Edit difference data
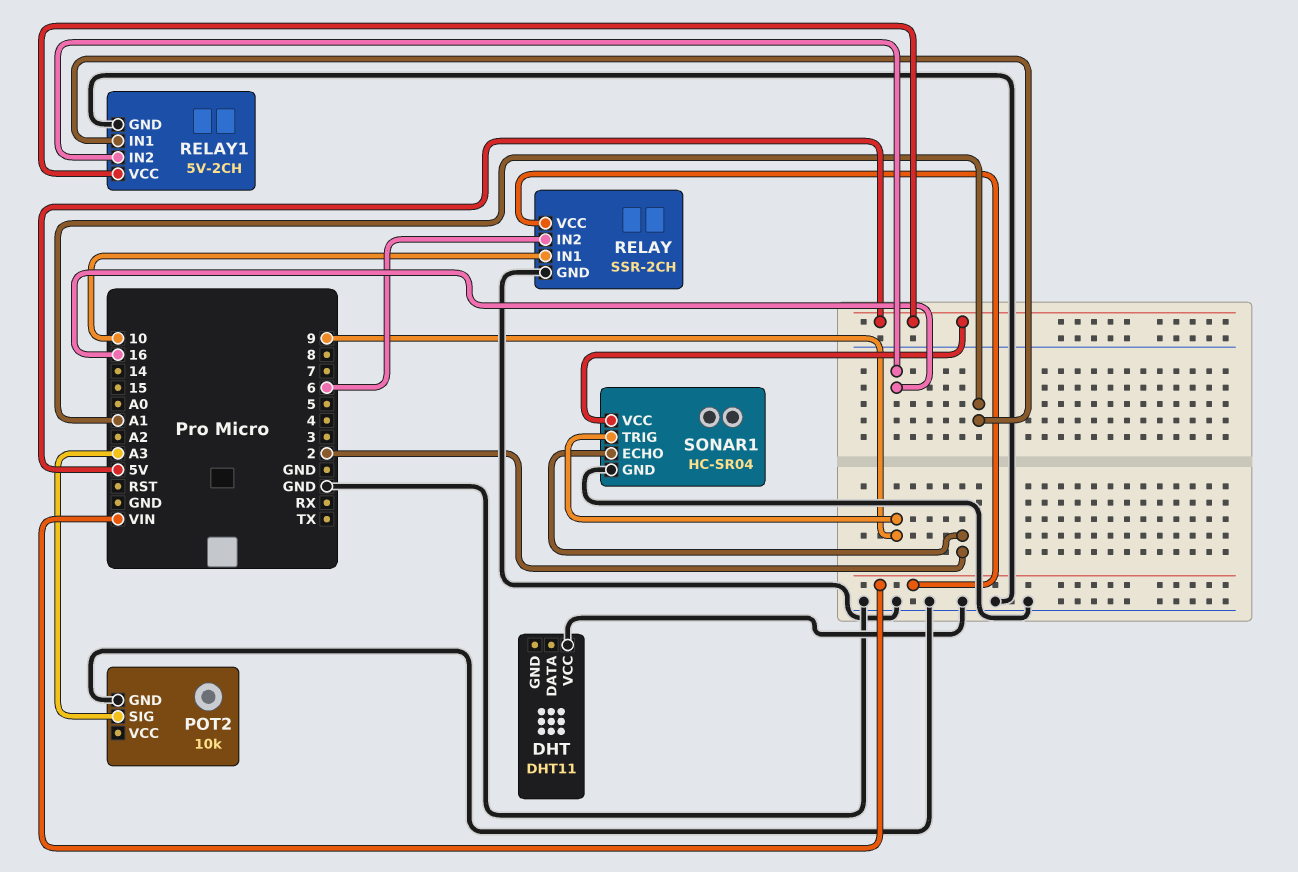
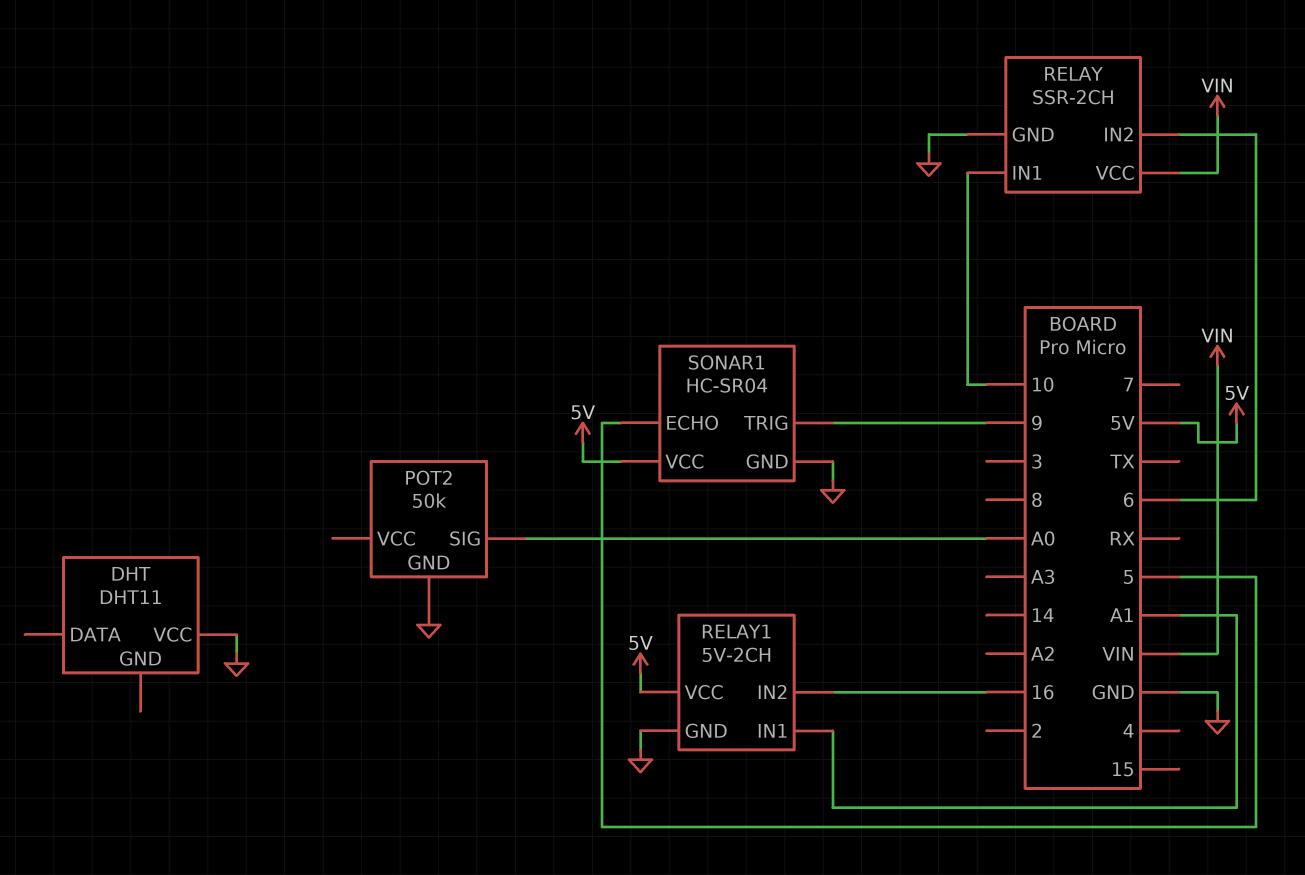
POT2: 10k -> 50k
POT2 pin SIG: A3 -> A0
SONAR1 pin ECHO: 2 -> 5

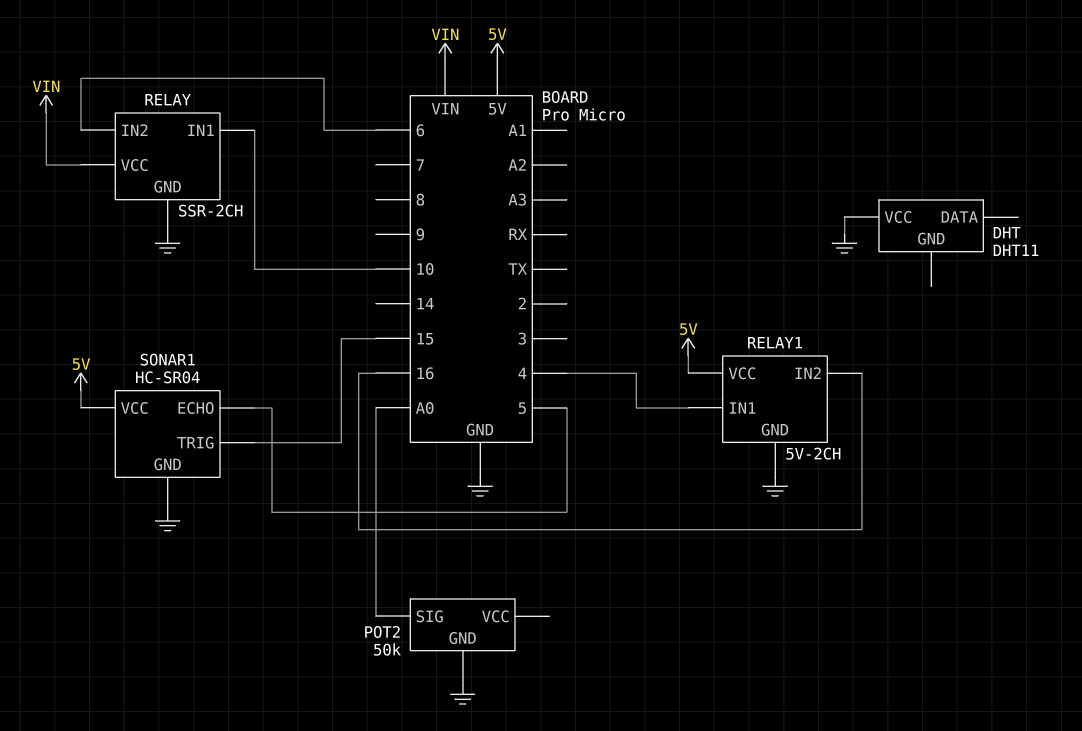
RELAY1 pin IN1: A1 -> 4
SONAR1 pin TRIG: 9 -> 15

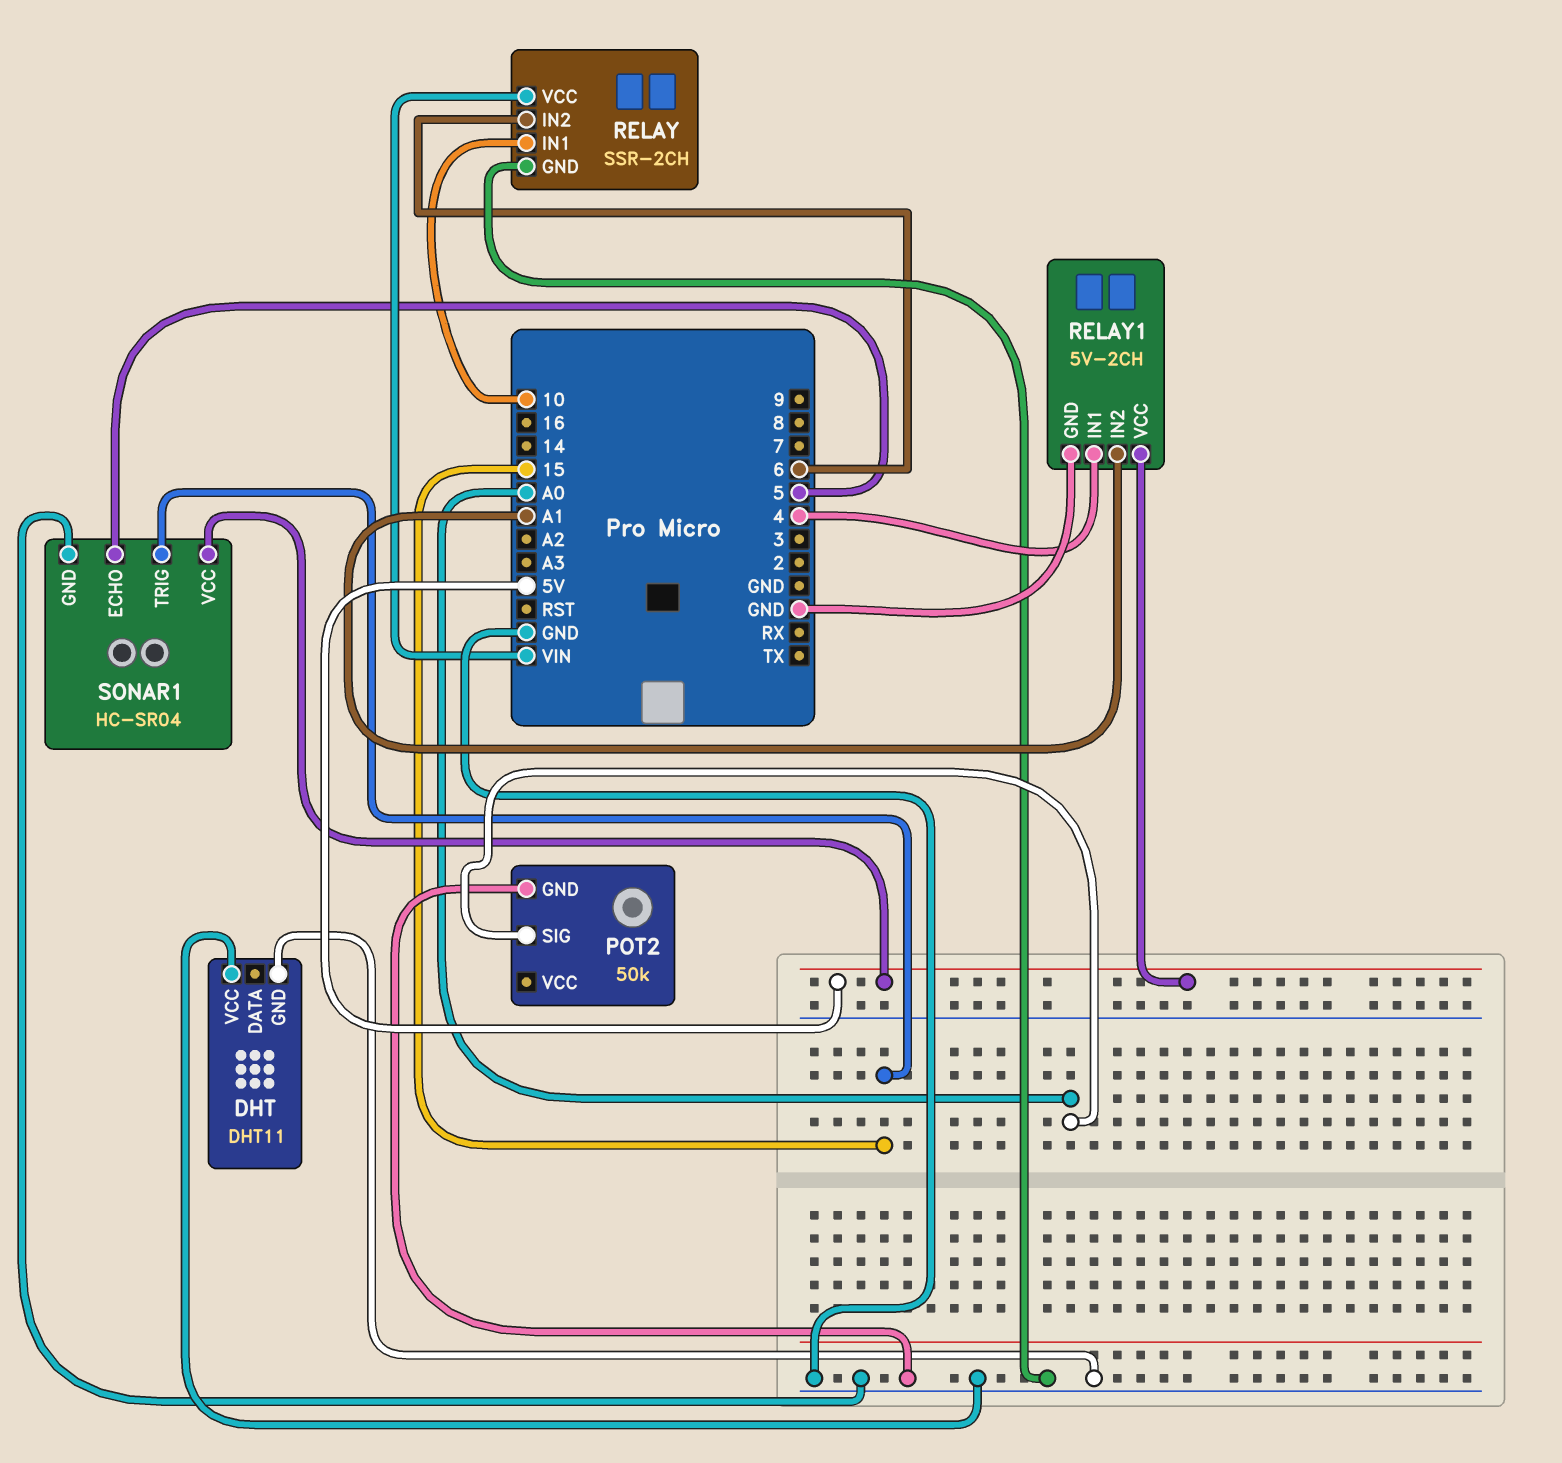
DHT pin GND: none -> GND
RELAY1 pin IN2: 16 -> A1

Work required ▸ Please write out exactly the lines from the one containing "SONAR1 pin ECHO: 2 -> 5" through the last line of the records above, and leave out any pictures.

Written solution ▸
SONAR1 pin ECHO: 2 -> 5

RELAY1 pin IN1: A1 -> 4
SONAR1 pin TRIG: 9 -> 15

DHT pin GND: none -> GND
RELAY1 pin IN2: 16 -> A1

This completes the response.